> _Work request_:
The records that follow are to be repeated exactly, with the pictures removed.

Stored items
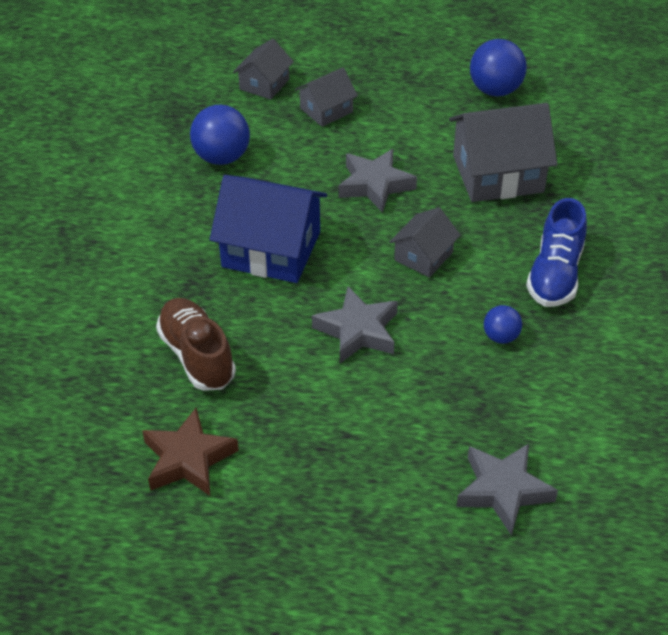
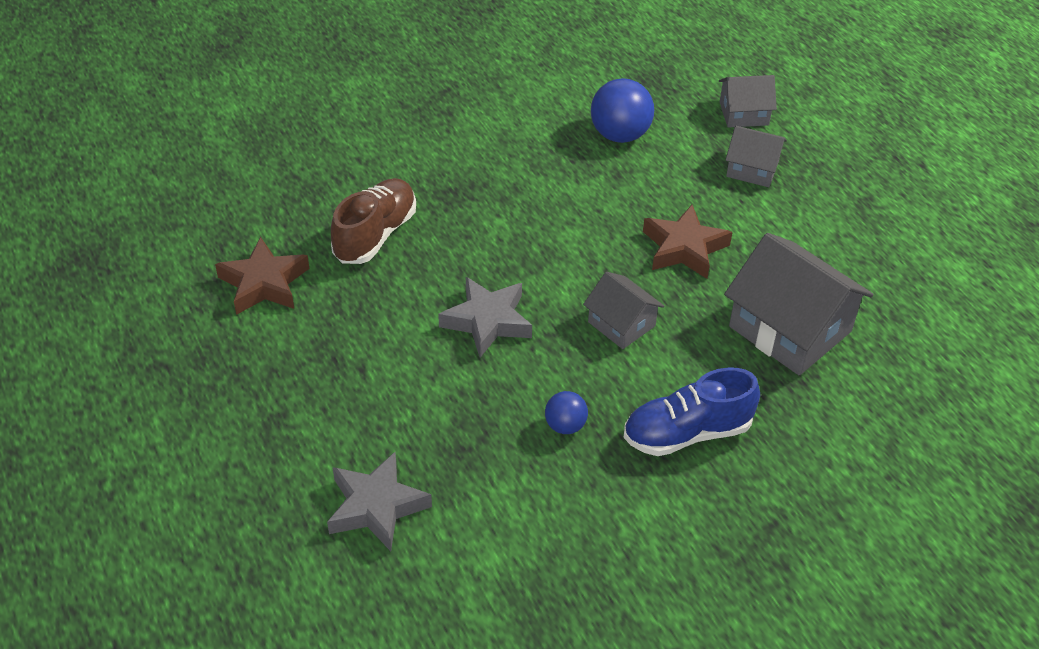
camera: 55 degrees right, 0 degrees up
(271, 249) = (536, 219): blue house -> none
(375, 185) = (684, 248): grey star -> brown star
(423, 256) = (621, 324): grey house -> grey house turned 45 degrees clockwise
(495, 90) = (916, 273): blue ball -> none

> _Final answer_:
camera: 55 degrees right, 0 degrees up
(271, 249) = (536, 219): blue house -> none
(375, 185) = (684, 248): grey star -> brown star
(423, 256) = (621, 324): grey house -> grey house turned 45 degrees clockwise
(495, 90) = (916, 273): blue ball -> none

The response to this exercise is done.